Shape transformation data:
· · · ·
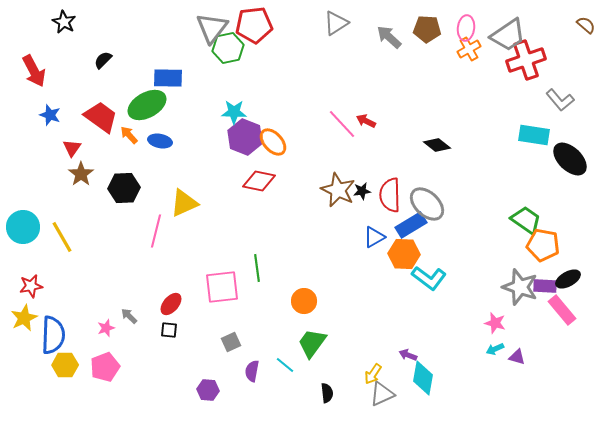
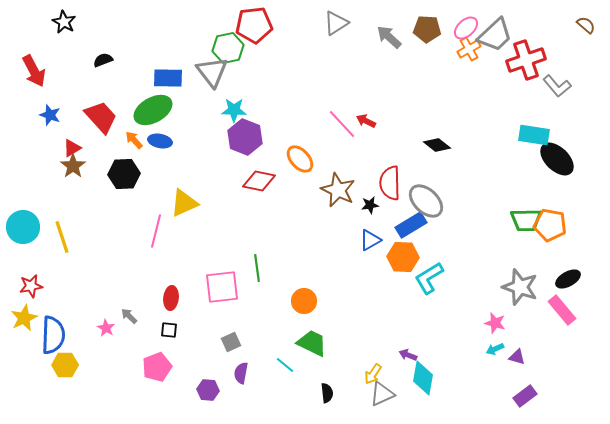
gray triangle at (212, 28): moved 44 px down; rotated 16 degrees counterclockwise
pink ellipse at (466, 28): rotated 40 degrees clockwise
gray trapezoid at (508, 35): moved 13 px left; rotated 9 degrees counterclockwise
black semicircle at (103, 60): rotated 24 degrees clockwise
gray L-shape at (560, 100): moved 3 px left, 14 px up
green ellipse at (147, 105): moved 6 px right, 5 px down
cyan star at (234, 112): moved 2 px up
red trapezoid at (101, 117): rotated 12 degrees clockwise
orange arrow at (129, 135): moved 5 px right, 5 px down
orange ellipse at (273, 142): moved 27 px right, 17 px down
red triangle at (72, 148): rotated 24 degrees clockwise
black ellipse at (570, 159): moved 13 px left
brown star at (81, 174): moved 8 px left, 8 px up
black hexagon at (124, 188): moved 14 px up
black star at (362, 191): moved 8 px right, 14 px down
red semicircle at (390, 195): moved 12 px up
gray ellipse at (427, 204): moved 1 px left, 3 px up
green trapezoid at (526, 220): rotated 144 degrees clockwise
yellow line at (62, 237): rotated 12 degrees clockwise
blue triangle at (374, 237): moved 4 px left, 3 px down
orange pentagon at (543, 245): moved 7 px right, 20 px up
orange hexagon at (404, 254): moved 1 px left, 3 px down
cyan L-shape at (429, 278): rotated 112 degrees clockwise
purple rectangle at (545, 286): moved 20 px left, 110 px down; rotated 40 degrees counterclockwise
red ellipse at (171, 304): moved 6 px up; rotated 35 degrees counterclockwise
pink star at (106, 328): rotated 24 degrees counterclockwise
green trapezoid at (312, 343): rotated 80 degrees clockwise
pink pentagon at (105, 367): moved 52 px right
purple semicircle at (252, 371): moved 11 px left, 2 px down
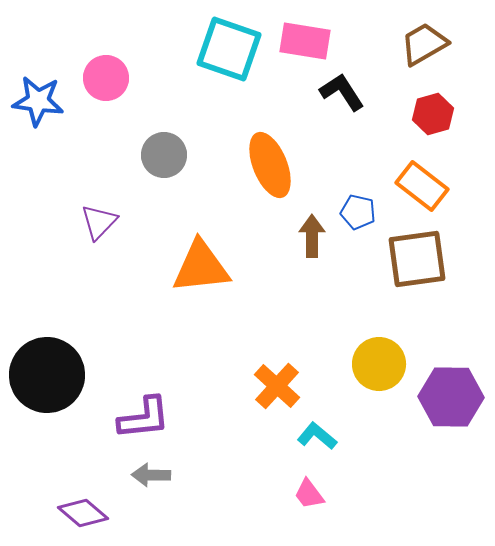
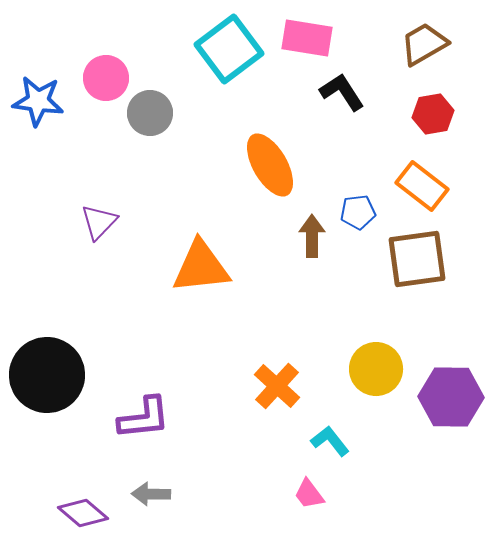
pink rectangle: moved 2 px right, 3 px up
cyan square: rotated 34 degrees clockwise
red hexagon: rotated 6 degrees clockwise
gray circle: moved 14 px left, 42 px up
orange ellipse: rotated 8 degrees counterclockwise
blue pentagon: rotated 20 degrees counterclockwise
yellow circle: moved 3 px left, 5 px down
cyan L-shape: moved 13 px right, 5 px down; rotated 12 degrees clockwise
gray arrow: moved 19 px down
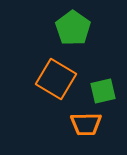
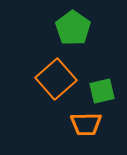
orange square: rotated 18 degrees clockwise
green square: moved 1 px left
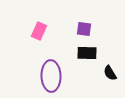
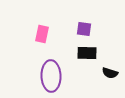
pink rectangle: moved 3 px right, 3 px down; rotated 12 degrees counterclockwise
black semicircle: rotated 42 degrees counterclockwise
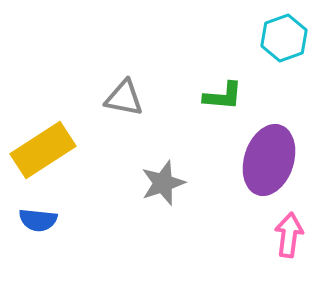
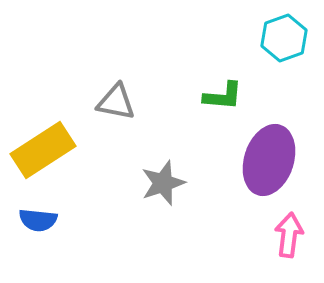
gray triangle: moved 8 px left, 4 px down
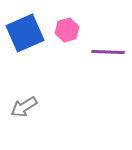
· · · ·
▶ **What needs to be done**: Exactly the lines from the one holding "orange square: rotated 18 degrees clockwise" through the last line of the entries, both included, are to be duplicated; leave the pictures out.

▶ **Solved exercise**:
orange square: rotated 18 degrees clockwise
green square: moved 1 px left
pink rectangle: moved 3 px right, 3 px down; rotated 12 degrees counterclockwise
black semicircle: rotated 42 degrees counterclockwise
gray triangle: moved 8 px left, 4 px down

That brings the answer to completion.